Go through the data below and transcribe it exactly. Omit the images.

**DATA PROVIDED:**
■ ■ ■
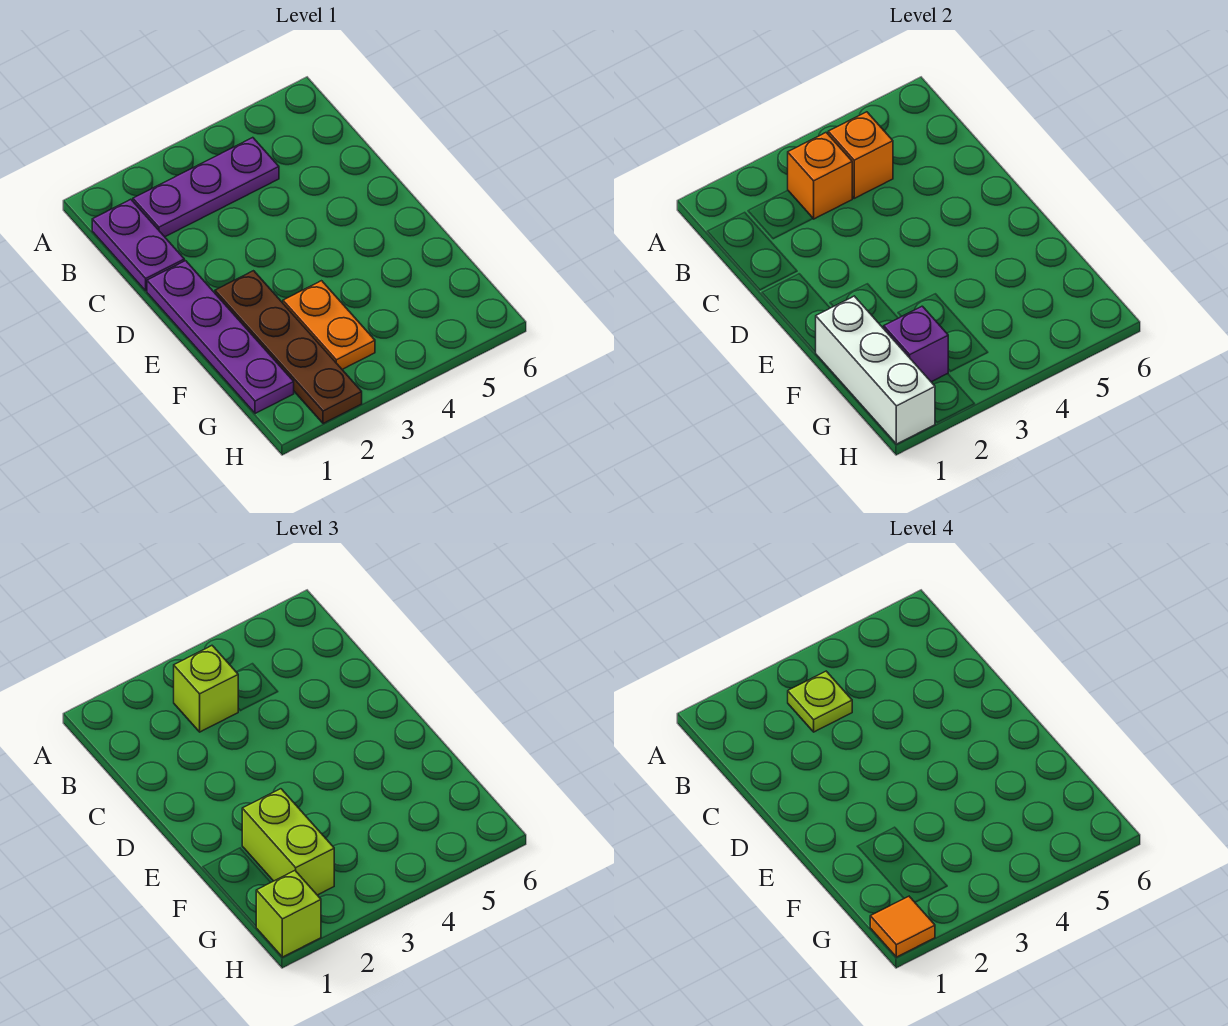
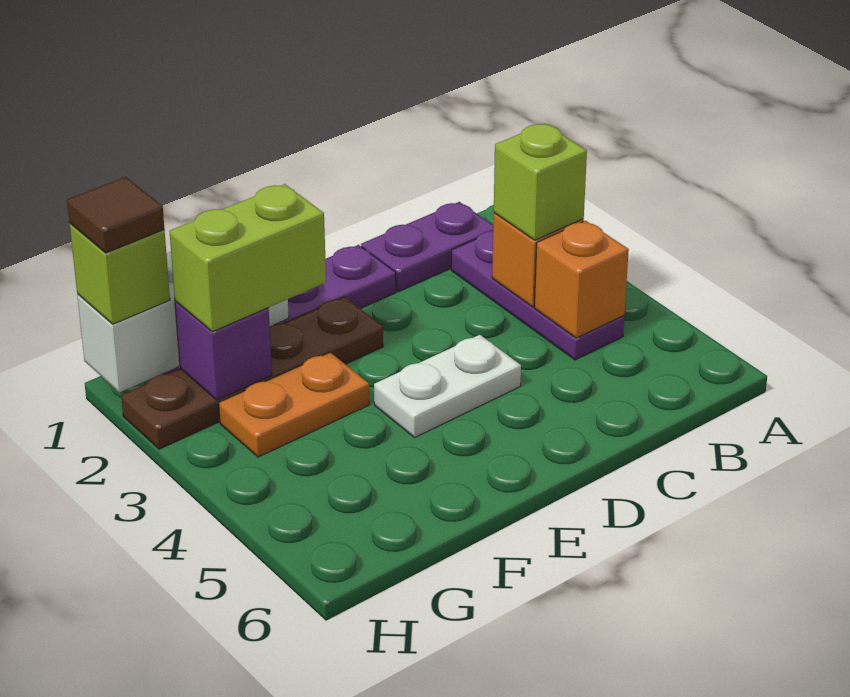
lime plate B3 level 4 -> none
none -> white plate D4:E4 level 1
orange tile H1 level 4 -> brown tile H1 level 4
■ ■ ■
**REPLY:**
lime plate B3 level 4 -> none
none -> white plate D4:E4 level 1
orange tile H1 level 4 -> brown tile H1 level 4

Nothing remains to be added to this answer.